What you should do → Quote every line below exactly and skip any picture.

Building images with bounding boxes →

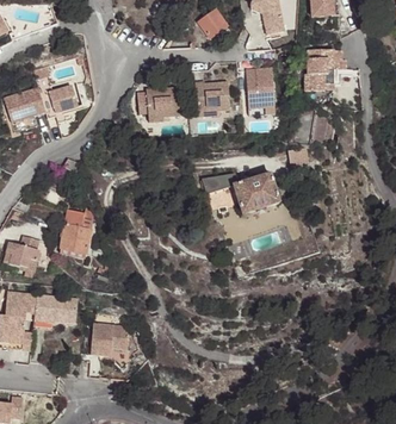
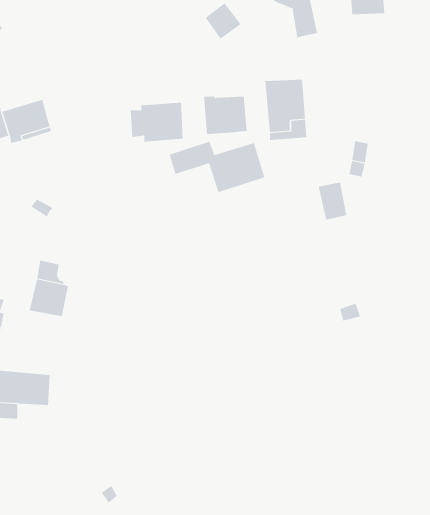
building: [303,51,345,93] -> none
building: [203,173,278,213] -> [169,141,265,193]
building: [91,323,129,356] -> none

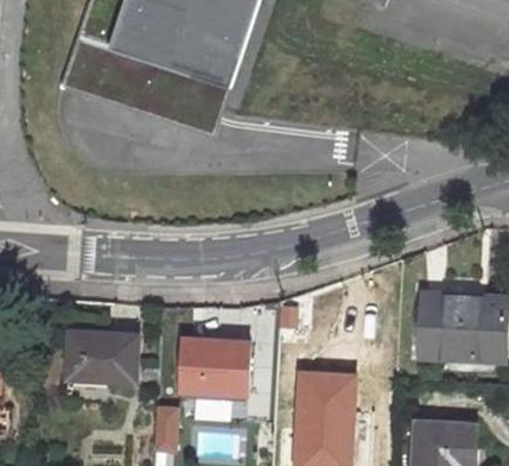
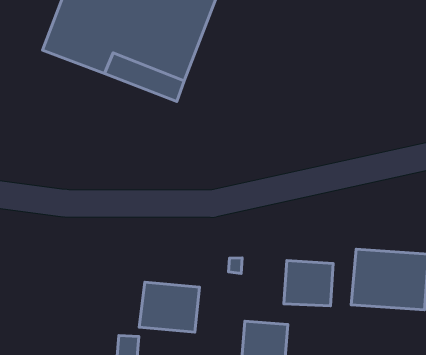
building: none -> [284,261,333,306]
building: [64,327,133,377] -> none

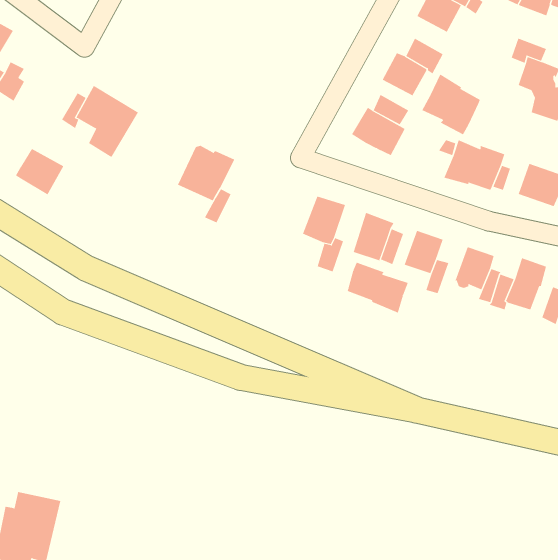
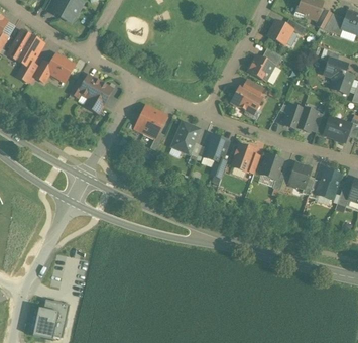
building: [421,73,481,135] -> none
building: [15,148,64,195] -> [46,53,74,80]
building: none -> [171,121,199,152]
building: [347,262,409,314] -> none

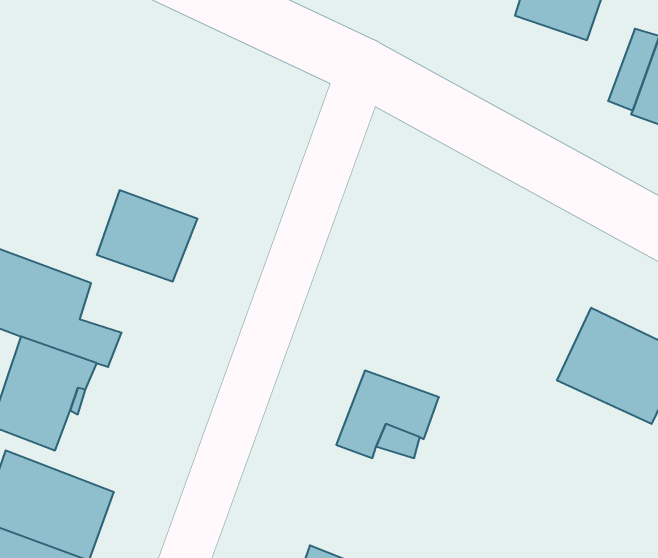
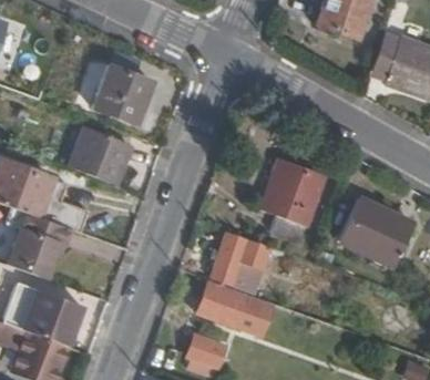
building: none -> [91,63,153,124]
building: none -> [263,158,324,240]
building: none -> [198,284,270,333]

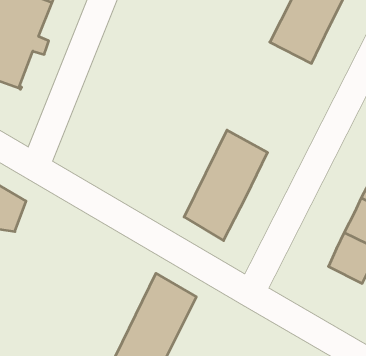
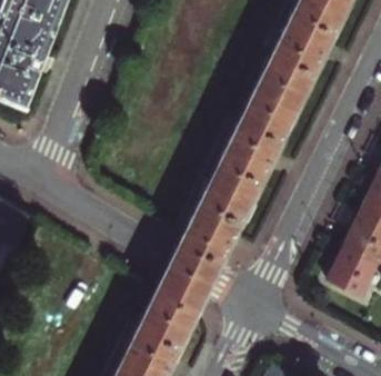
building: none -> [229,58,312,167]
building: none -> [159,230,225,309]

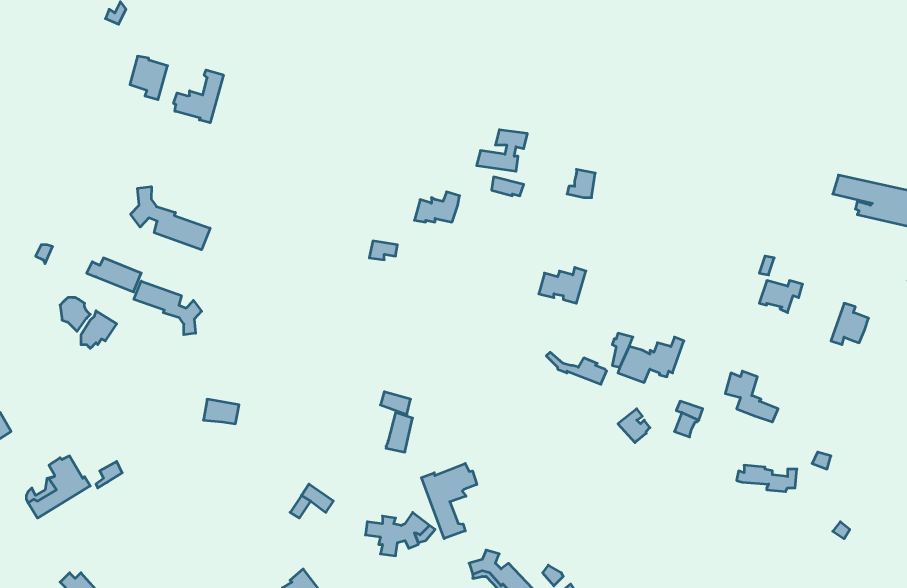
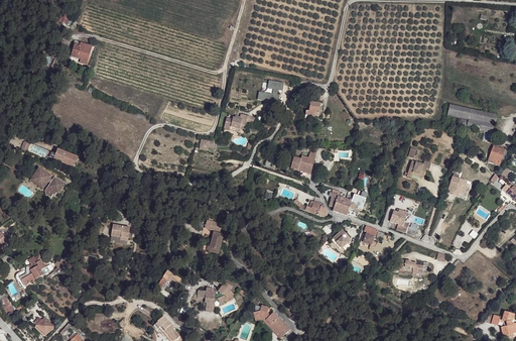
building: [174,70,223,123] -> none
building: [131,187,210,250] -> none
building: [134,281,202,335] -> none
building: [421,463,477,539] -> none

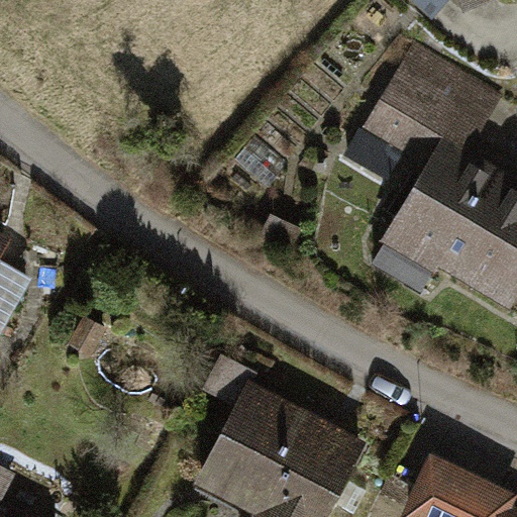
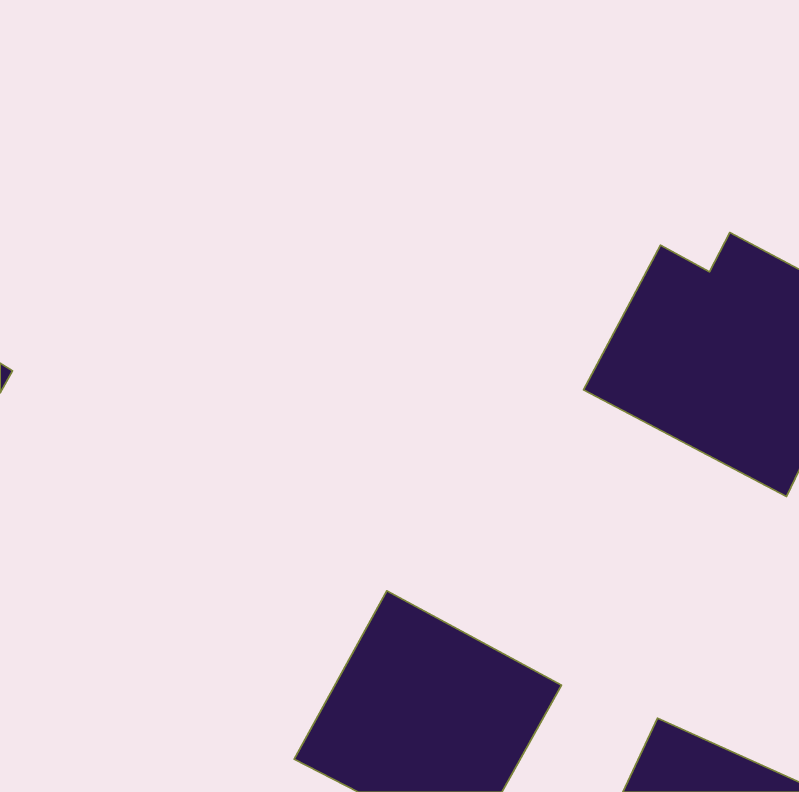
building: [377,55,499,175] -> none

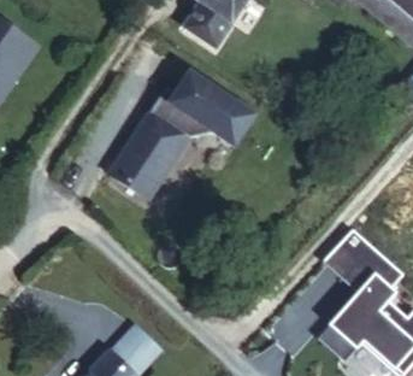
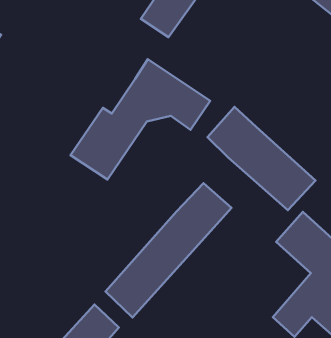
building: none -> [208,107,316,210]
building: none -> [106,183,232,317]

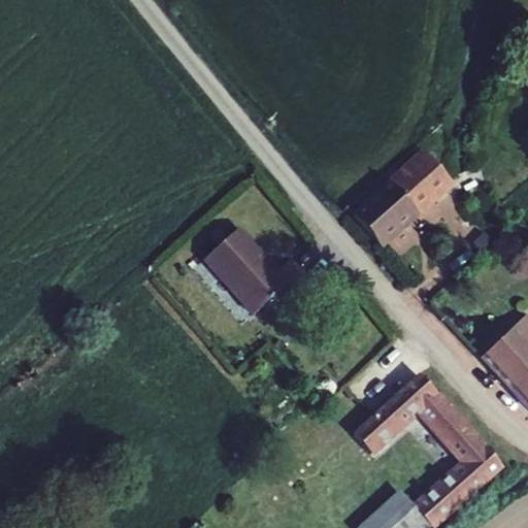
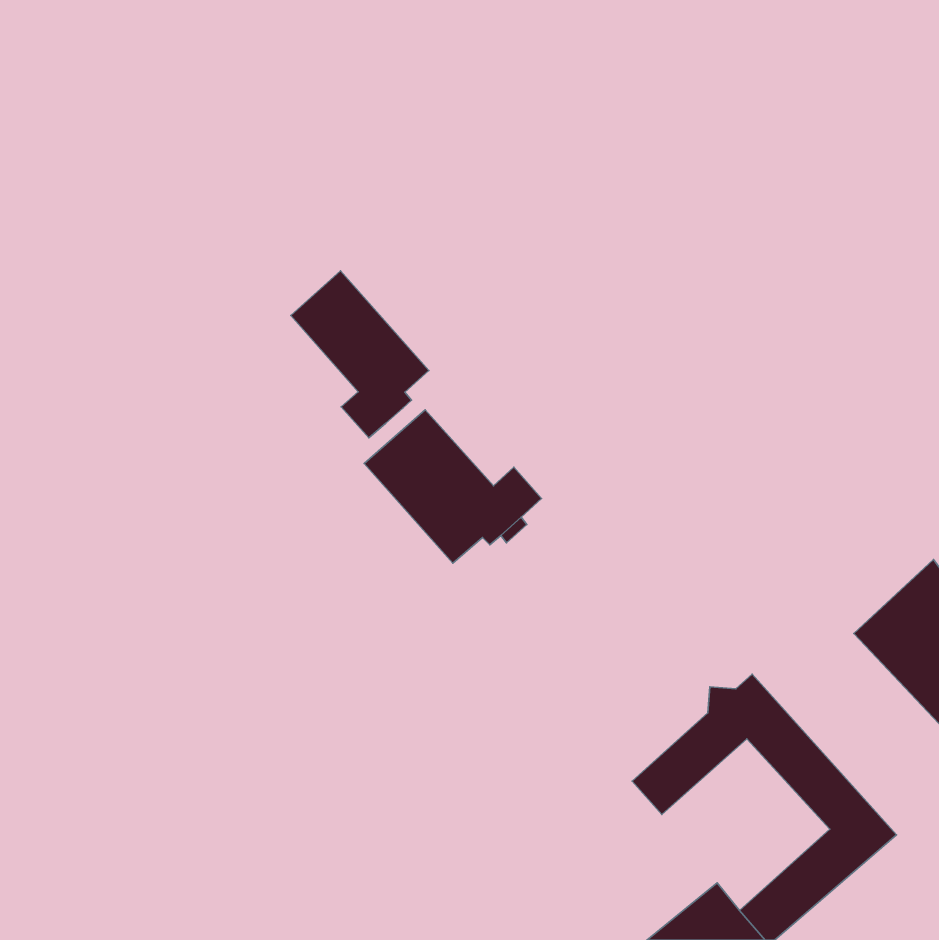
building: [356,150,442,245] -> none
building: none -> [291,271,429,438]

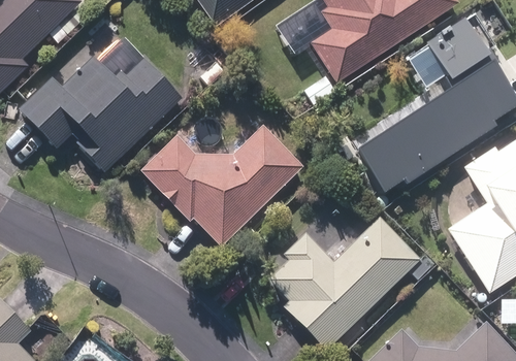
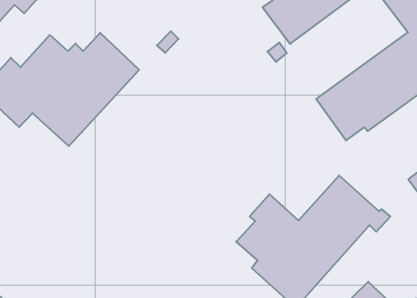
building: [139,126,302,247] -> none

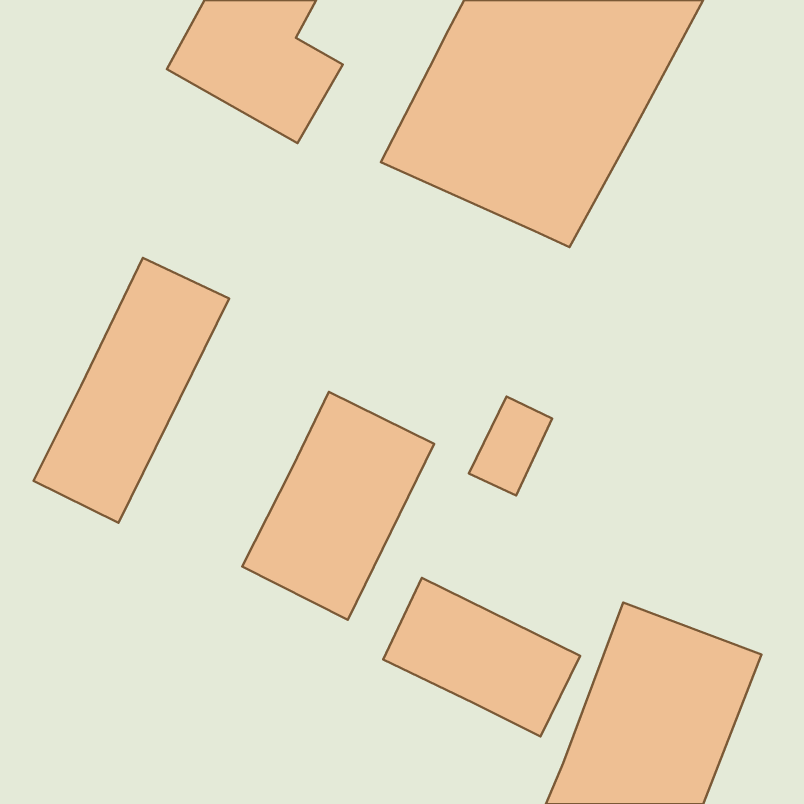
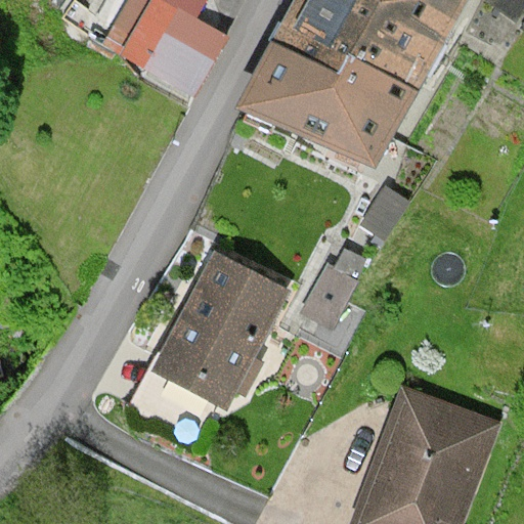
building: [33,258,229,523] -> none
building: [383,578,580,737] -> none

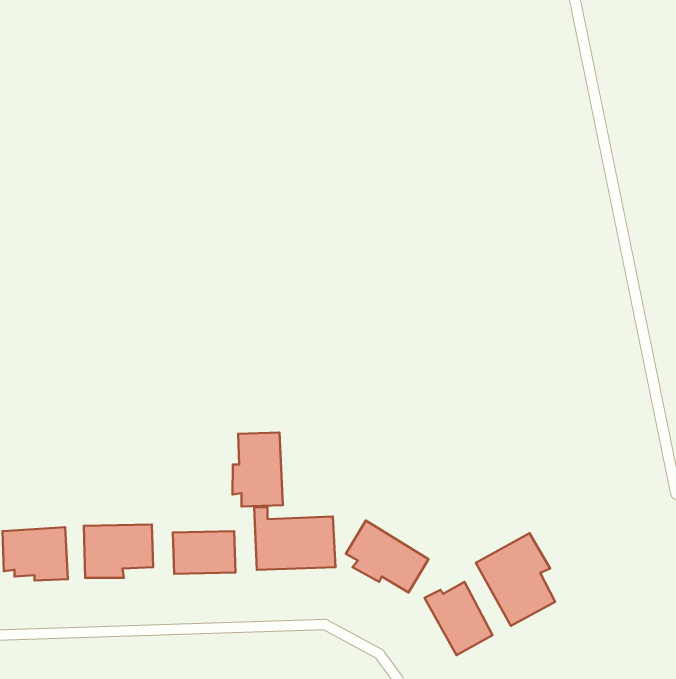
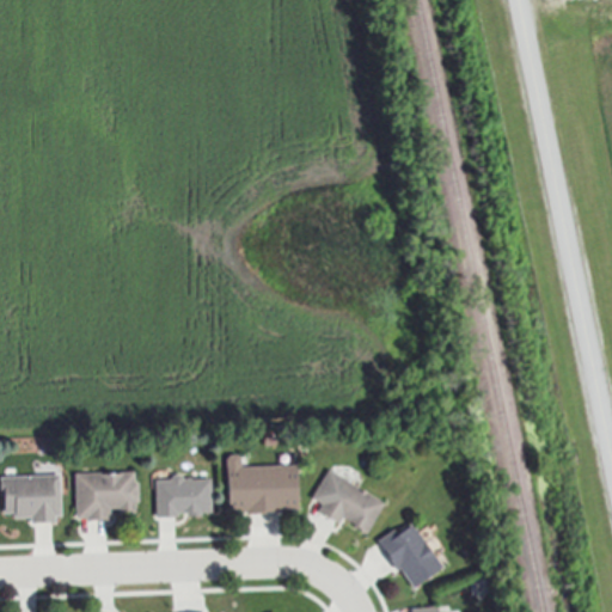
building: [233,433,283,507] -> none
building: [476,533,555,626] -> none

Solution for this exercise →
building: [303,51,345,93] -> none
building: [203,173,278,213] -> [169,141,265,193]
building: [91,323,129,356] -> none

building: none -> [284,261,333,306]
building: [64,327,133,377] -> none

building: [421,73,481,135] -> none
building: [15,148,64,195] -> [46,53,74,80]
building: none -> [171,121,199,152]
building: [347,262,409,314] -> none

building: none -> [91,63,153,124]
building: none -> [263,158,324,240]
building: none -> [198,284,270,333]

building: none -> [229,58,312,167]
building: none -> [159,230,225,309]

building: [174,70,223,123] -> none
building: [131,187,210,250] -> none
building: [134,281,202,335] -> none
building: [421,463,477,539] -> none

building: [377,55,499,175] -> none

building: none -> [208,107,316,210]
building: none -> [106,183,232,317]

building: [356,150,442,245] -> none
building: none -> [291,271,429,438]

building: [139,126,302,247] -> none

building: [33,258,229,523] -> none
building: [383,578,580,737] -> none

building: [233,433,283,507] -> none
building: [476,533,555,626] -> none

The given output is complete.